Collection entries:
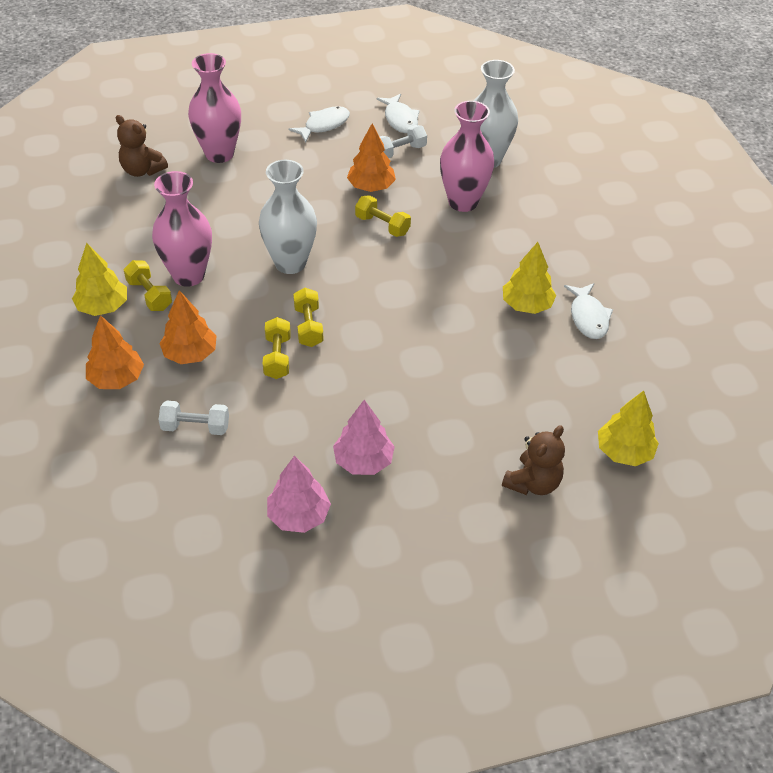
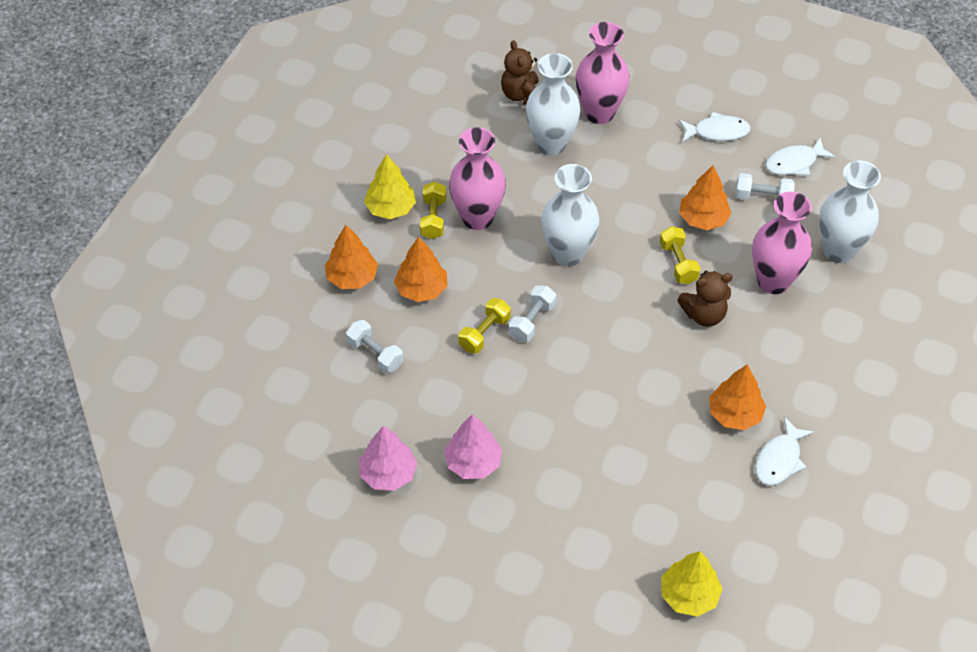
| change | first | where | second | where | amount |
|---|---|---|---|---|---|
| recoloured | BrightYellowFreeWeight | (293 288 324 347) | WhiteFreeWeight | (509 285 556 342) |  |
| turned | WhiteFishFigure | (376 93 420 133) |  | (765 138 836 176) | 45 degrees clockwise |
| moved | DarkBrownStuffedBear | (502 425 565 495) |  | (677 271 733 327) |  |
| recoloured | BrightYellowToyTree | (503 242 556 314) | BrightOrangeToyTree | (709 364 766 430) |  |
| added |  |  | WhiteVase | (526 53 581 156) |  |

Task description:
Skip the pictures and output all entries exactly.

Reply to the task:
| change | first | where | second | where | amount |
|---|---|---|---|---|---|
| recoloured | BrightYellowFreeWeight | (293 288 324 347) | WhiteFreeWeight | (509 285 556 342) |  |
| turned | WhiteFishFigure | (376 93 420 133) |  | (765 138 836 176) | 45 degrees clockwise |
| moved | DarkBrownStuffedBear | (502 425 565 495) |  | (677 271 733 327) |  |
| recoloured | BrightYellowToyTree | (503 242 556 314) | BrightOrangeToyTree | (709 364 766 430) |  |
| added |  |  | WhiteVase | (526 53 581 156) |  |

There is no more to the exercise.